• Exercise directions
Print out the data that follows exactly, character for character, apart from the pictures.

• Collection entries
<<<<

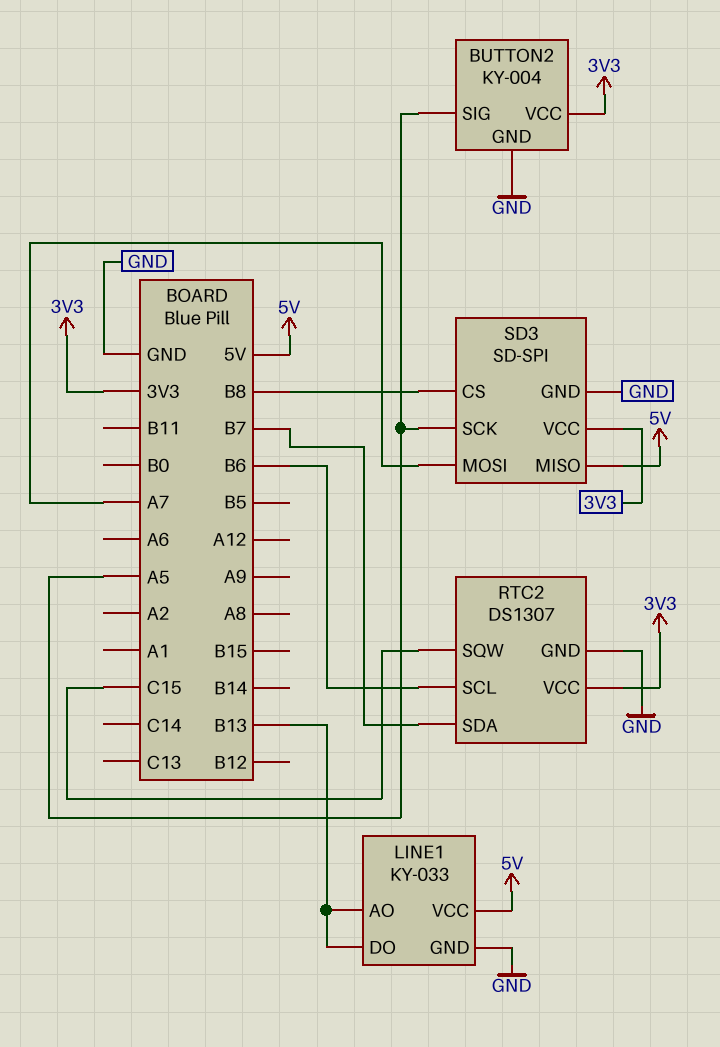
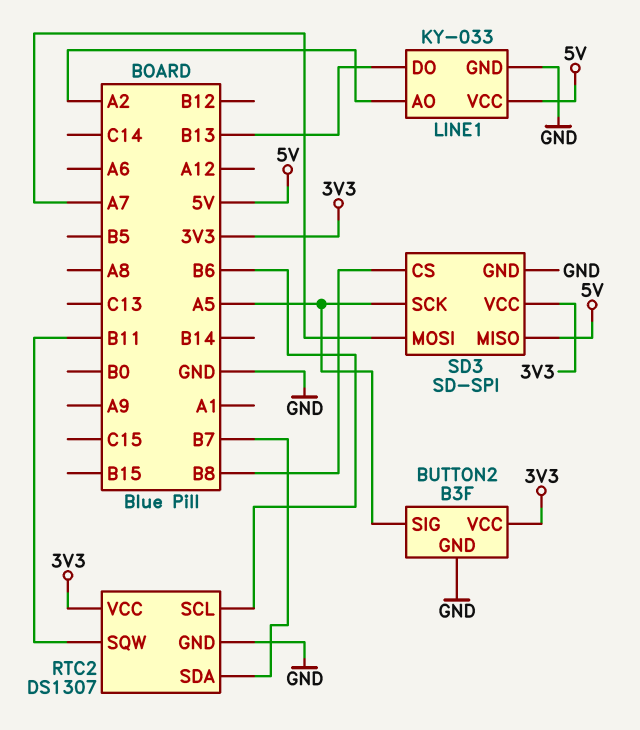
BUTTON2: KY-004 -> B3F
LINE1 pin AO: B13 -> A2
RTC2 pin SQW: C15 -> B11

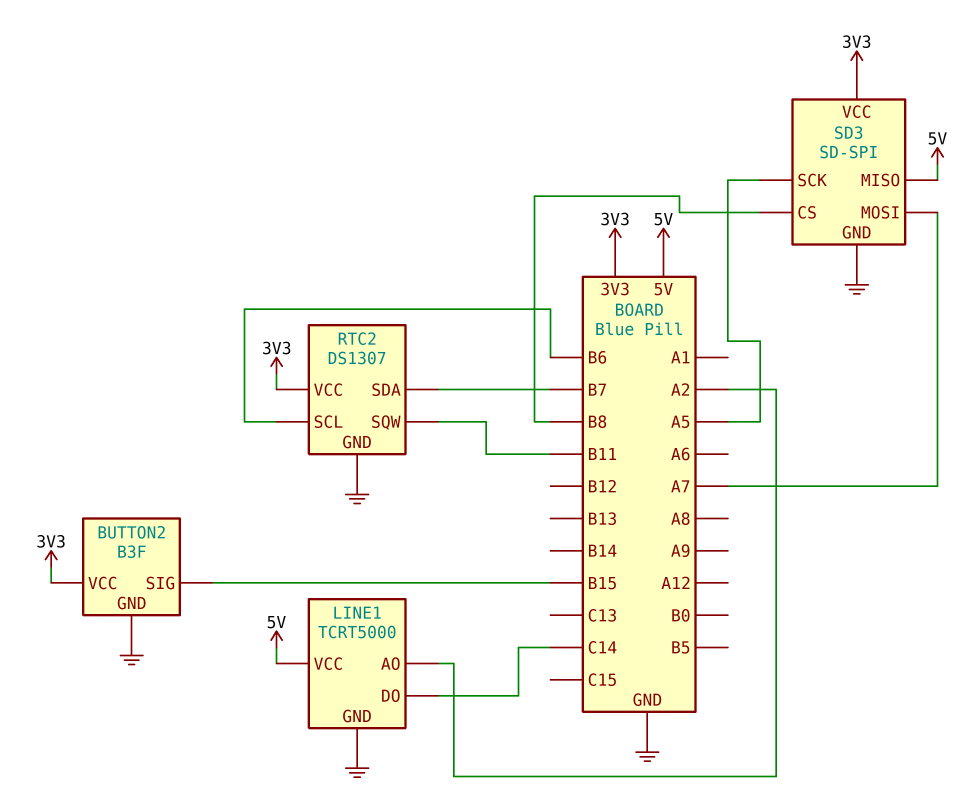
BUTTON2 pin SIG: A5 -> B15
LINE1: KY-033 -> TCRT5000
LINE1 pin DO: B13 -> C14

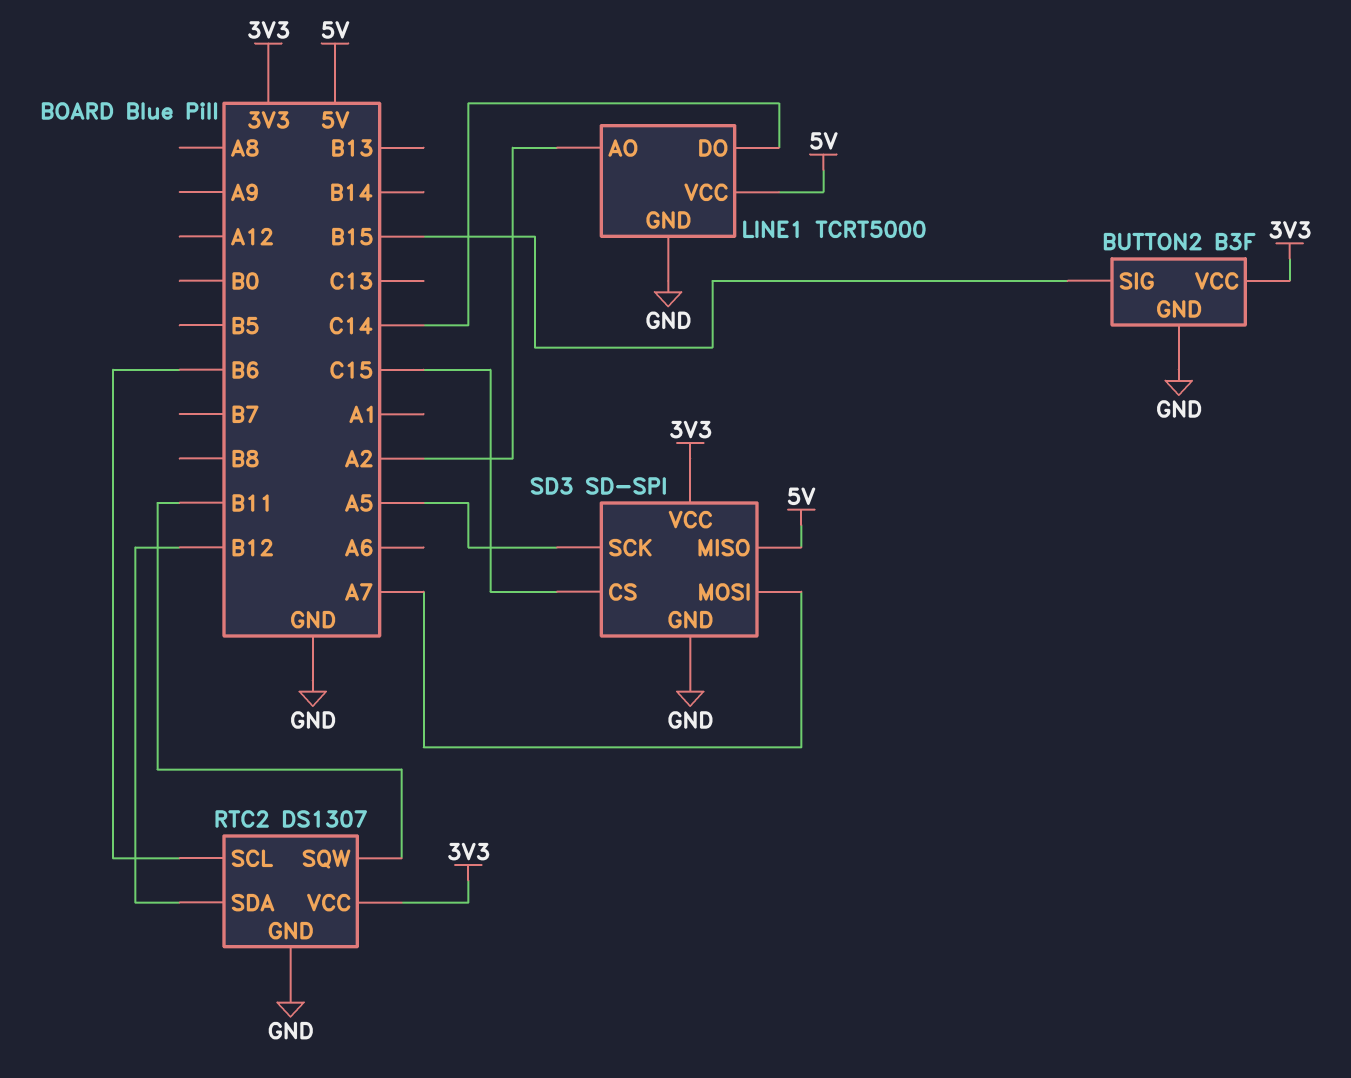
RTC2 pin SDA: B7 -> B12
SD3 pin CS: B8 -> C15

>>>>

• Task response
BUTTON2: KY-004 -> B3F
LINE1 pin AO: B13 -> A2
RTC2 pin SQW: C15 -> B11

BUTTON2 pin SIG: A5 -> B15
LINE1: KY-033 -> TCRT5000
LINE1 pin DO: B13 -> C14

RTC2 pin SDA: B7 -> B12
SD3 pin CS: B8 -> C15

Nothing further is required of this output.